Activity -
Set down every entry once more, exactly as it appears.
##### Records shown
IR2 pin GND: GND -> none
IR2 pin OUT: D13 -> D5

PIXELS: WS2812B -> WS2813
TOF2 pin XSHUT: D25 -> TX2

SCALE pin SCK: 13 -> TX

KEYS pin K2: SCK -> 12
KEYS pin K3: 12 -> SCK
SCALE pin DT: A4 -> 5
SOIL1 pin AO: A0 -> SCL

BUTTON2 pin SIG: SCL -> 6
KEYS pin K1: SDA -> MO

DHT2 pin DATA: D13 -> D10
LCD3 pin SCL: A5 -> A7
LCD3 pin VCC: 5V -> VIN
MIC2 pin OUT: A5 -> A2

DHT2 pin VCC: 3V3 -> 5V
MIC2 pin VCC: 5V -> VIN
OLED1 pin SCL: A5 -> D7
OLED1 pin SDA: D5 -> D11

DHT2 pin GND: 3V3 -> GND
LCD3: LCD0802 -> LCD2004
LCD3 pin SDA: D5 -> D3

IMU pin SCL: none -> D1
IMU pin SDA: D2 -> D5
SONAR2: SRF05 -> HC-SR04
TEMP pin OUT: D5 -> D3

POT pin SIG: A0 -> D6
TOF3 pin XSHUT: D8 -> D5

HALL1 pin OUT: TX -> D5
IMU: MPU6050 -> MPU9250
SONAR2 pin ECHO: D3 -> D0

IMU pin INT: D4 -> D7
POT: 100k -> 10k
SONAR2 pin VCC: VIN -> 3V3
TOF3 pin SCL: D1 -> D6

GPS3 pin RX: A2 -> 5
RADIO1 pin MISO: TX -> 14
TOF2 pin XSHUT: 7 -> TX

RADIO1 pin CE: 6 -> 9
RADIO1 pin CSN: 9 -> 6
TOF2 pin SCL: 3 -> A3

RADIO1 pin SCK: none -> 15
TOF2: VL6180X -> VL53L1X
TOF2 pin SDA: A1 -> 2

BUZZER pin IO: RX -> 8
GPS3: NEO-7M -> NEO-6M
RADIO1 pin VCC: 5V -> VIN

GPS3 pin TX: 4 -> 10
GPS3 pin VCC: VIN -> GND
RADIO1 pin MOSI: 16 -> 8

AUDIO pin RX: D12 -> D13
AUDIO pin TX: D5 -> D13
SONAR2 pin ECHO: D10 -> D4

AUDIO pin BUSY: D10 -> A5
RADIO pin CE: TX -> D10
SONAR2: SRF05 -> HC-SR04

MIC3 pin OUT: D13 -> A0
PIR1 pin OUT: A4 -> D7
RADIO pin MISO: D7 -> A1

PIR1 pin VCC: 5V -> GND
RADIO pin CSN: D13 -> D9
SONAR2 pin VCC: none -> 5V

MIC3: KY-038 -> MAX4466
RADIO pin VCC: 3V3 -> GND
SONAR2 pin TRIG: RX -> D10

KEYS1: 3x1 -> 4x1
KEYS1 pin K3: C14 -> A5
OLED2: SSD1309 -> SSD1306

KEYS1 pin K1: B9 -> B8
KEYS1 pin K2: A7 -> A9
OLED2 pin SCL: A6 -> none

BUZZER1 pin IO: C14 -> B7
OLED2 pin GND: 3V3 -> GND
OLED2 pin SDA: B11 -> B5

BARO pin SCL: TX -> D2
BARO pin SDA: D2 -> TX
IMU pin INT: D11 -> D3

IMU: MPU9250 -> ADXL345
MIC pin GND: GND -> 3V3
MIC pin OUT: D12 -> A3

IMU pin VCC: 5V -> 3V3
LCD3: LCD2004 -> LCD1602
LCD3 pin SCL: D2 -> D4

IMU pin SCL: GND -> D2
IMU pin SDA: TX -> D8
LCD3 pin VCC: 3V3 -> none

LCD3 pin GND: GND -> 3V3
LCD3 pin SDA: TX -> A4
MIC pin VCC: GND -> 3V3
##########
Output for this exercise -
IR2 pin GND: GND -> none
IR2 pin OUT: D13 -> D5

PIXELS: WS2812B -> WS2813
TOF2 pin XSHUT: D25 -> TX2

SCALE pin SCK: 13 -> TX

KEYS pin K2: SCK -> 12
KEYS pin K3: 12 -> SCK
SCALE pin DT: A4 -> 5
SOIL1 pin AO: A0 -> SCL

BUTTON2 pin SIG: SCL -> 6
KEYS pin K1: SDA -> MO

DHT2 pin DATA: D13 -> D10
LCD3 pin SCL: A5 -> A7
LCD3 pin VCC: 5V -> VIN
MIC2 pin OUT: A5 -> A2

DHT2 pin VCC: 3V3 -> 5V
MIC2 pin VCC: 5V -> VIN
OLED1 pin SCL: A5 -> D7
OLED1 pin SDA: D5 -> D11

DHT2 pin GND: 3V3 -> GND
LCD3: LCD0802 -> LCD2004
LCD3 pin SDA: D5 -> D3

IMU pin SCL: none -> D1
IMU pin SDA: D2 -> D5
SONAR2: SRF05 -> HC-SR04
TEMP pin OUT: D5 -> D3

POT pin SIG: A0 -> D6
TOF3 pin XSHUT: D8 -> D5

HALL1 pin OUT: TX -> D5
IMU: MPU6050 -> MPU9250
SONAR2 pin ECHO: D3 -> D0

IMU pin INT: D4 -> D7
POT: 100k -> 10k
SONAR2 pin VCC: VIN -> 3V3
TOF3 pin SCL: D1 -> D6

GPS3 pin RX: A2 -> 5
RADIO1 pin MISO: TX -> 14
TOF2 pin XSHUT: 7 -> TX

RADIO1 pin CE: 6 -> 9
RADIO1 pin CSN: 9 -> 6
TOF2 pin SCL: 3 -> A3

RADIO1 pin SCK: none -> 15
TOF2: VL6180X -> VL53L1X
TOF2 pin SDA: A1 -> 2

BUZZER pin IO: RX -> 8
GPS3: NEO-7M -> NEO-6M
RADIO1 pin VCC: 5V -> VIN

GPS3 pin TX: 4 -> 10
GPS3 pin VCC: VIN -> GND
RADIO1 pin MOSI: 16 -> 8

AUDIO pin RX: D12 -> D13
AUDIO pin TX: D5 -> D13
SONAR2 pin ECHO: D10 -> D4

AUDIO pin BUSY: D10 -> A5
RADIO pin CE: TX -> D10
SONAR2: SRF05 -> HC-SR04

MIC3 pin OUT: D13 -> A0
PIR1 pin OUT: A4 -> D7
RADIO pin MISO: D7 -> A1

PIR1 pin VCC: 5V -> GND
RADIO pin CSN: D13 -> D9
SONAR2 pin VCC: none -> 5V

MIC3: KY-038 -> MAX4466
RADIO pin VCC: 3V3 -> GND
SONAR2 pin TRIG: RX -> D10

KEYS1: 3x1 -> 4x1
KEYS1 pin K3: C14 -> A5
OLED2: SSD1309 -> SSD1306

KEYS1 pin K1: B9 -> B8
KEYS1 pin K2: A7 -> A9
OLED2 pin SCL: A6 -> none

BUZZER1 pin IO: C14 -> B7
OLED2 pin GND: 3V3 -> GND
OLED2 pin SDA: B11 -> B5

BARO pin SCL: TX -> D2
BARO pin SDA: D2 -> TX
IMU pin INT: D11 -> D3

IMU: MPU9250 -> ADXL345
MIC pin GND: GND -> 3V3
MIC pin OUT: D12 -> A3

IMU pin VCC: 5V -> 3V3
LCD3: LCD2004 -> LCD1602
LCD3 pin SCL: D2 -> D4

IMU pin SCL: GND -> D2
IMU pin SDA: TX -> D8
LCD3 pin VCC: 3V3 -> none

LCD3 pin GND: GND -> 3V3
LCD3 pin SDA: TX -> A4
MIC pin VCC: GND -> 3V3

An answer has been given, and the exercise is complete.